◆ **Data supplied**
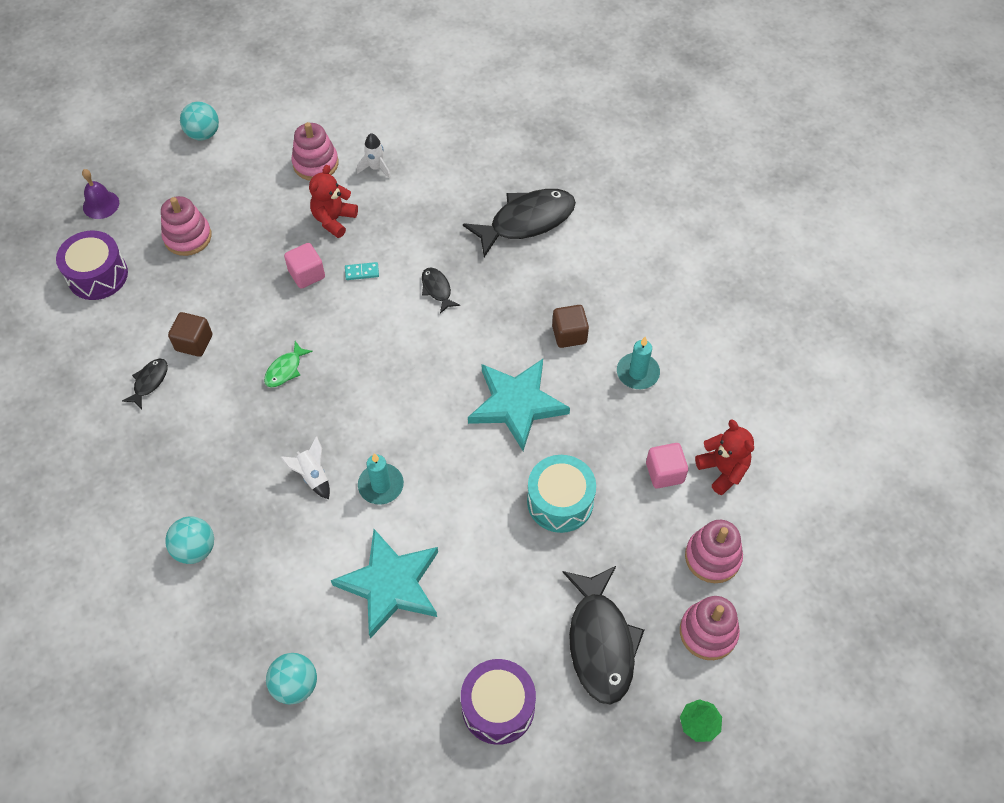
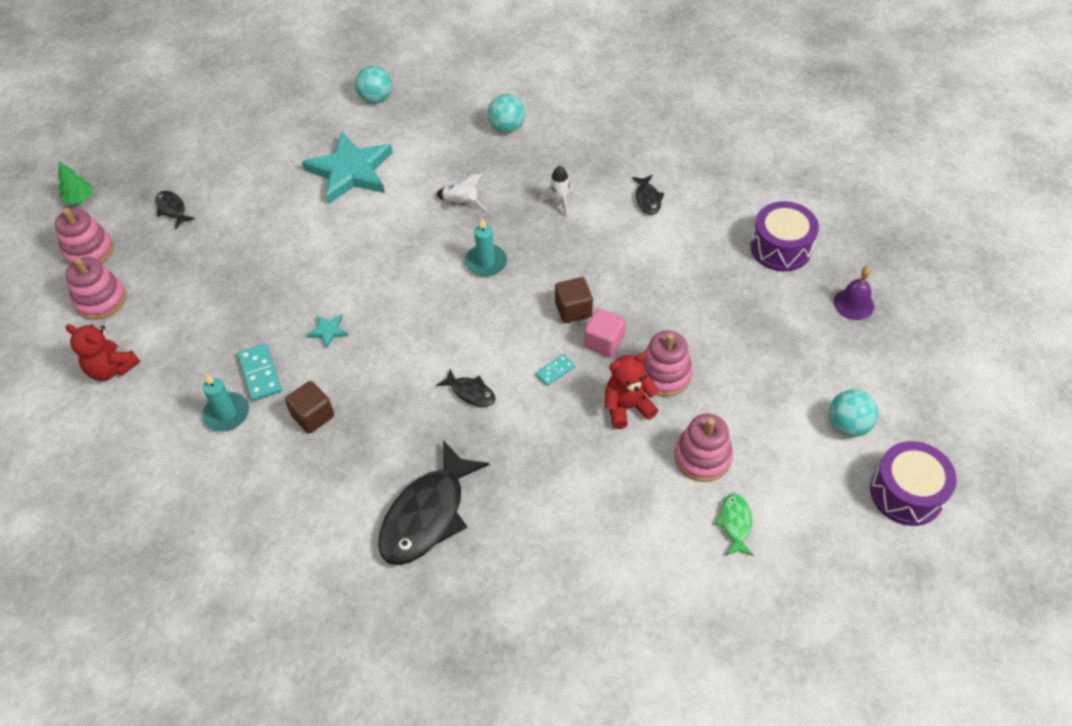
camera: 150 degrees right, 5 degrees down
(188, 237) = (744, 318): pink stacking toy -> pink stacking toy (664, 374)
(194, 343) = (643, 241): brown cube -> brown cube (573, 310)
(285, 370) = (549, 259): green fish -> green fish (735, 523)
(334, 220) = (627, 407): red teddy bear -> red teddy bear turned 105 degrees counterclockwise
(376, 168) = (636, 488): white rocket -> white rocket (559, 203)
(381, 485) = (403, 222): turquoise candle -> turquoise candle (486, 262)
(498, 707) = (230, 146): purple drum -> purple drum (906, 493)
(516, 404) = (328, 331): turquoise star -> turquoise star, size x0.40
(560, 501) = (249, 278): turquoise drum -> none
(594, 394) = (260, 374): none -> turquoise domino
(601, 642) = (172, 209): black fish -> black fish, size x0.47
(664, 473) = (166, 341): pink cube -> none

...

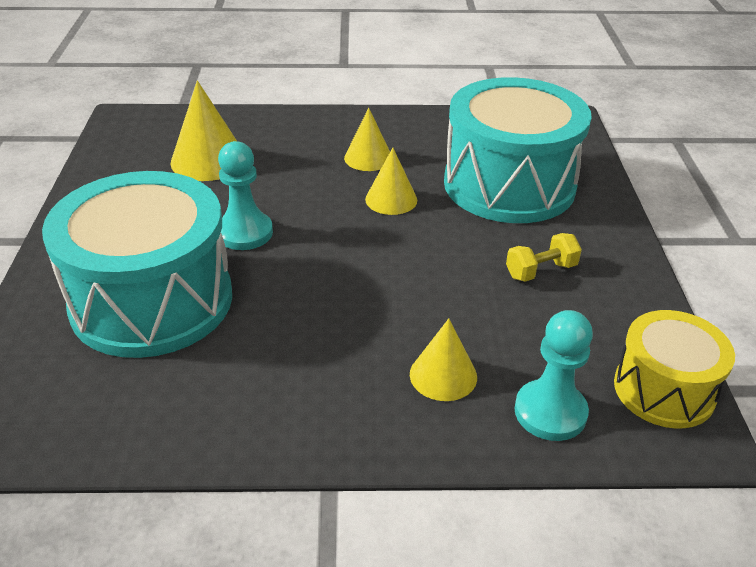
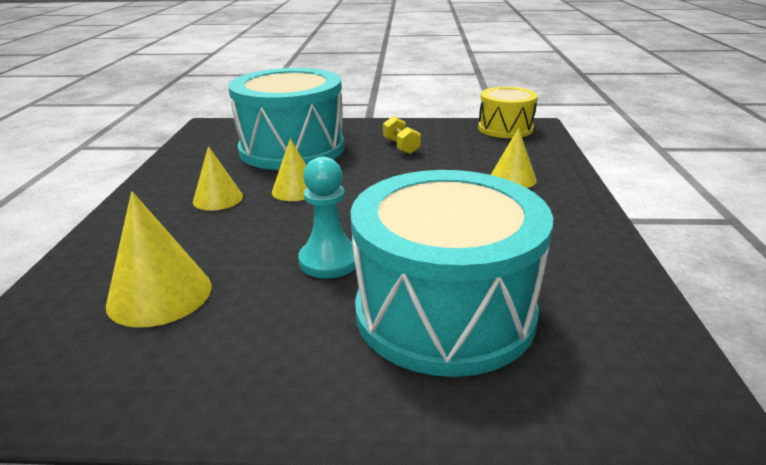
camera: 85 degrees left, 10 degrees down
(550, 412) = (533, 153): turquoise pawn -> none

◆ **Exercise instructions**
Copy back the listing above exactly, but only from the line with "(498, 707) = (230, 146): purple" through the line with "(664, 473) = (166, 341): pink cube -> none", both ends included.

◆ **Worked solution**
(498, 707) = (230, 146): purple drum -> purple drum (906, 493)
(516, 404) = (328, 331): turquoise star -> turquoise star, size x0.40
(560, 501) = (249, 278): turquoise drum -> none
(594, 394) = (260, 374): none -> turquoise domino
(601, 642) = (172, 209): black fish -> black fish, size x0.47
(664, 473) = (166, 341): pink cube -> none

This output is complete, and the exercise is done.